> _DO THIS_: Return every line below that contains the string "pair", matching case exactly.
-- start of ENTRIES SUPPLIED --
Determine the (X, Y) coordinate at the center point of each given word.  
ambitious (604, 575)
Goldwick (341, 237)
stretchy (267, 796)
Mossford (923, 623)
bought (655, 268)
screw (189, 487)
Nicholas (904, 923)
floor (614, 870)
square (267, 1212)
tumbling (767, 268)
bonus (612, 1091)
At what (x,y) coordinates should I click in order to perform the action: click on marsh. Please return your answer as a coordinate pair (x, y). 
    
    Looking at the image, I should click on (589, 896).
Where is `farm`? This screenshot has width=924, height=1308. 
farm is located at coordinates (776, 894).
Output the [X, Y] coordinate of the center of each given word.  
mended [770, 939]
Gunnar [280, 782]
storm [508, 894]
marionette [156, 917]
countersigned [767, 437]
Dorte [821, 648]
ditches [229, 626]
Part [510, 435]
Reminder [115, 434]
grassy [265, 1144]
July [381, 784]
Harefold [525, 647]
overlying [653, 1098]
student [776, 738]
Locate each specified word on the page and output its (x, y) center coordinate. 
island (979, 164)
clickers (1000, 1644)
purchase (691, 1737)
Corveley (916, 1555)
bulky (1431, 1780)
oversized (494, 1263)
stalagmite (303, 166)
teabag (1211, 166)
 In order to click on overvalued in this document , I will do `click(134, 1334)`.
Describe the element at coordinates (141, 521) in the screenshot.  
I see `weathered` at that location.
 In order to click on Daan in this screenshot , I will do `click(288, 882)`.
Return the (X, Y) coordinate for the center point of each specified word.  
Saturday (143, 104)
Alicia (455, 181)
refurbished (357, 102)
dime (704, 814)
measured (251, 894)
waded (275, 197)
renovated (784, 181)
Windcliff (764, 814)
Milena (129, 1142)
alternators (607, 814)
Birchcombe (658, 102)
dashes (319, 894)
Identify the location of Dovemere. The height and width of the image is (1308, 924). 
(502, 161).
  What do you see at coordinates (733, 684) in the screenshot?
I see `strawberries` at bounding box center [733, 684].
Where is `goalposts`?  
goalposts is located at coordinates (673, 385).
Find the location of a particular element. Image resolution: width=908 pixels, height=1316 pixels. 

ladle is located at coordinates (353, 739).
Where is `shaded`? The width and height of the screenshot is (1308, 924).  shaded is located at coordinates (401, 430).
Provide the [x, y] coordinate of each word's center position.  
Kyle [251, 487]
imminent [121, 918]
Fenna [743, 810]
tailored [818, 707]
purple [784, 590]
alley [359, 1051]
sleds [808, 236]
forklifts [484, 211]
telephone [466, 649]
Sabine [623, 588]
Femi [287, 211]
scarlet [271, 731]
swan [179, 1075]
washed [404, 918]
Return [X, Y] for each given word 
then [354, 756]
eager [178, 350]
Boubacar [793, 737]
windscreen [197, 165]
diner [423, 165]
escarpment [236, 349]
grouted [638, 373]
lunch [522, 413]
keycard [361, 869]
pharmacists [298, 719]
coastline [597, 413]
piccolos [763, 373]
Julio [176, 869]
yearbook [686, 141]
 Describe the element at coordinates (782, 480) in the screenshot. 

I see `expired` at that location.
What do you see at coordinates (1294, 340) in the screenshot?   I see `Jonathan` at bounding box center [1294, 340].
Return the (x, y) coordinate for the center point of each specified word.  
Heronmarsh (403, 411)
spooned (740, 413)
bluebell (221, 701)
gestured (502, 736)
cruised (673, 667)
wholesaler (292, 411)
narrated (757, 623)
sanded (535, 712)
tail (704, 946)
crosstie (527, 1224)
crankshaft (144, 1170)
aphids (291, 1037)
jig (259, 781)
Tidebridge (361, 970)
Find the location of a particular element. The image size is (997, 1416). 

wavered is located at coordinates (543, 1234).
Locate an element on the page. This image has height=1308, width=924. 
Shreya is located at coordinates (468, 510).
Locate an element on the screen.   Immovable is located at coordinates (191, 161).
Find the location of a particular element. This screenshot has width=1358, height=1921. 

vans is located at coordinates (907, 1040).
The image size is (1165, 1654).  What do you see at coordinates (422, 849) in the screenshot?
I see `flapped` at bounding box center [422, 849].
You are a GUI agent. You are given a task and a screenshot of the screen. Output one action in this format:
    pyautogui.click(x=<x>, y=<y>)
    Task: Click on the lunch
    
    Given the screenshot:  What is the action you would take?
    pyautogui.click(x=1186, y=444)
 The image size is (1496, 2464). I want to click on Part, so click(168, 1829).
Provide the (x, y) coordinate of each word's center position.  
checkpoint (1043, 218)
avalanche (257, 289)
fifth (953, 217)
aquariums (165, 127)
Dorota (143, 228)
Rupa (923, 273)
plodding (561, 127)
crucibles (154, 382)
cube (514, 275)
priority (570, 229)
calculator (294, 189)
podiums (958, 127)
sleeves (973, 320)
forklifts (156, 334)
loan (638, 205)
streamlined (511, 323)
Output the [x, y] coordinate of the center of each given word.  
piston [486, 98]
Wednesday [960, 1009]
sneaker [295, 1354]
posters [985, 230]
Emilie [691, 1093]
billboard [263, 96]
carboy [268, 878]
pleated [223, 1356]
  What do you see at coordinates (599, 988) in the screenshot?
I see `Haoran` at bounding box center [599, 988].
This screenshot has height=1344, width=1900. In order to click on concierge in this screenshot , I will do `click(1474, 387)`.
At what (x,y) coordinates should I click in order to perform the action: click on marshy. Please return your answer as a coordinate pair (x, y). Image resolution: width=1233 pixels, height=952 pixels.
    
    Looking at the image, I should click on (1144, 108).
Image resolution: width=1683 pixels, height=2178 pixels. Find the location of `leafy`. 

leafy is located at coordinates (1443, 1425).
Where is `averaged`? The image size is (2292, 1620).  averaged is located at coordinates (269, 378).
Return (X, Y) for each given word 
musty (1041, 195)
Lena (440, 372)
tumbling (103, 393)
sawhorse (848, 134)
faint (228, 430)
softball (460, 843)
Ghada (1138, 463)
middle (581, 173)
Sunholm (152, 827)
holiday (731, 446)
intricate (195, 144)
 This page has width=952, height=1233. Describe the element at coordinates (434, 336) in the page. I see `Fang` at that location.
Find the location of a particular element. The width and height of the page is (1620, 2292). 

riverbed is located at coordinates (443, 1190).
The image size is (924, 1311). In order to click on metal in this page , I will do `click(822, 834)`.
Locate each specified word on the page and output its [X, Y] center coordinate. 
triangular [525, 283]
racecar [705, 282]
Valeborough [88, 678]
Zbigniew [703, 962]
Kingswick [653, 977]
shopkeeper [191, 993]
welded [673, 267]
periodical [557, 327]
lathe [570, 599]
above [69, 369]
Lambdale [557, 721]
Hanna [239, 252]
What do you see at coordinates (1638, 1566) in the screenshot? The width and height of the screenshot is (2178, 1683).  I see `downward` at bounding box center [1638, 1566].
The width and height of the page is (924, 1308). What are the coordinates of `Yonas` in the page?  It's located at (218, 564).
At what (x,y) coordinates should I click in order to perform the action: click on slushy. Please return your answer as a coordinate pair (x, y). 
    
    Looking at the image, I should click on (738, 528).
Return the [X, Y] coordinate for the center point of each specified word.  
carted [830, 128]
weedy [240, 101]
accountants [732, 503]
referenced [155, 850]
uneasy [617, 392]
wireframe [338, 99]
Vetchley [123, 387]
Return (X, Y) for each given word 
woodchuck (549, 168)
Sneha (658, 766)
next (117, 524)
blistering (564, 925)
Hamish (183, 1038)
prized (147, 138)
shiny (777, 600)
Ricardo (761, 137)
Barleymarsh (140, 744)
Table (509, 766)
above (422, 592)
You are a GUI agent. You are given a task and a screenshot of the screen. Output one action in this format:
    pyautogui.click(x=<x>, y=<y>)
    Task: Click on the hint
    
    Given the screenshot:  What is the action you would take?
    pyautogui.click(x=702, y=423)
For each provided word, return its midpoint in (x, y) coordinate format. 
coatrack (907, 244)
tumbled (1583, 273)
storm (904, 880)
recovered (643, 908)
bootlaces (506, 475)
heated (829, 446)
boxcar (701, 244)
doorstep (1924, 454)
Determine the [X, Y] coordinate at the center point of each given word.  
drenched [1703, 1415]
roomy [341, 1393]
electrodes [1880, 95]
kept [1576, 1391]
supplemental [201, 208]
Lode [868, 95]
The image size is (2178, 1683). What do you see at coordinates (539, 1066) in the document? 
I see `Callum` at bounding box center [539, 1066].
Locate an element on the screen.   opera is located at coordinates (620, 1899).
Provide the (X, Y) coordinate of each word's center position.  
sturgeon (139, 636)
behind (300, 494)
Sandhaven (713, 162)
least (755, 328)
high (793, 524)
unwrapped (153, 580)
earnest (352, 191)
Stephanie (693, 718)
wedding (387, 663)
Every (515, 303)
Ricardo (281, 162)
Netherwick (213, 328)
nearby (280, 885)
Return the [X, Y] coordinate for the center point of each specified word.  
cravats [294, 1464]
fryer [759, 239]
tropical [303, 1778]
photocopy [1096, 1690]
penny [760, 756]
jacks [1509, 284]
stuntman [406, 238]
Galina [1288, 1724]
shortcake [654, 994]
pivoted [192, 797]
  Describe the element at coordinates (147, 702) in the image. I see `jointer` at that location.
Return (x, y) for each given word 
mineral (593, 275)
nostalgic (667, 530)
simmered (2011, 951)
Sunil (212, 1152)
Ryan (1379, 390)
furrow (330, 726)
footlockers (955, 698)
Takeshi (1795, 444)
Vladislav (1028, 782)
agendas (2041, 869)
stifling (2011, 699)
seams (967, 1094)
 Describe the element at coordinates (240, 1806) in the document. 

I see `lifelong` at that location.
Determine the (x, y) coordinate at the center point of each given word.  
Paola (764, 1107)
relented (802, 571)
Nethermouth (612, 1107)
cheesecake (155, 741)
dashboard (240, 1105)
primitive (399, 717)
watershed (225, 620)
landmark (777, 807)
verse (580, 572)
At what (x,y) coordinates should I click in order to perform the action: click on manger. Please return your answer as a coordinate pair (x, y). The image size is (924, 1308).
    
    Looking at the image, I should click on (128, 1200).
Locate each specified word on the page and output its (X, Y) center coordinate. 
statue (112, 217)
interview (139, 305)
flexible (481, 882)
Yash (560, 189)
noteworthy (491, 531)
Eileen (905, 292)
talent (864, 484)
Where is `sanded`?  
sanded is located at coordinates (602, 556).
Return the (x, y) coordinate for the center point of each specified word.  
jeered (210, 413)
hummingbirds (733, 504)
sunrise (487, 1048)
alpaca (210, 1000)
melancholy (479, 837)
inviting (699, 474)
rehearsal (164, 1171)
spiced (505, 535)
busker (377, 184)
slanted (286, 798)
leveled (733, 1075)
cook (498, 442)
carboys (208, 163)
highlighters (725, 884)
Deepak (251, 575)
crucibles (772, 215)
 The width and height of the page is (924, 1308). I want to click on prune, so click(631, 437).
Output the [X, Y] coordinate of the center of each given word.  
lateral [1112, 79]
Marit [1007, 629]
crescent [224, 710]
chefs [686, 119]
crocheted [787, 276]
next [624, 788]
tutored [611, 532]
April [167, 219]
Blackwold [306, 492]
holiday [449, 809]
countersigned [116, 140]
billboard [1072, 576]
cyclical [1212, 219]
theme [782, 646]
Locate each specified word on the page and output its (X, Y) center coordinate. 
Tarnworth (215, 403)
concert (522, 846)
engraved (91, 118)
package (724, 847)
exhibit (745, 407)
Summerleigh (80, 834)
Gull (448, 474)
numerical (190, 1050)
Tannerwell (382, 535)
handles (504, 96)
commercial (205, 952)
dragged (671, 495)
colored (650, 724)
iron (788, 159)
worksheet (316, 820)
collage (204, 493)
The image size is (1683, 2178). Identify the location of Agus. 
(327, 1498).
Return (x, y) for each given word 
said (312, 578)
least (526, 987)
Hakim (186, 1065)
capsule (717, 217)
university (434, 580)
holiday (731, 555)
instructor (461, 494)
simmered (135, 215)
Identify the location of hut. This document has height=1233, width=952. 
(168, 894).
-- end of ENTRIES SUPPLIED --
> _THE ANSWER_:
At what (x,y) coordinates should I click in order to perform the action: click on marsh. Please return your answer as a coordinate pair (x, y). 
At what (x,y) coordinates should I click in order to perform the action: click on marshy. Please return your answer as a coordinate pair (x, y). Image resolution: width=1233 pixels, height=952 pixels.
At what (x,y) coordinates should I click in order to perform the action: click on slushy. Please return your answer as a coordinate pair (x, y). 
At what (x,y) coordinates should I click in order to perform the action: click on manger. Please return your answer as a coordinate pair (x, y). The image size is (924, 1308).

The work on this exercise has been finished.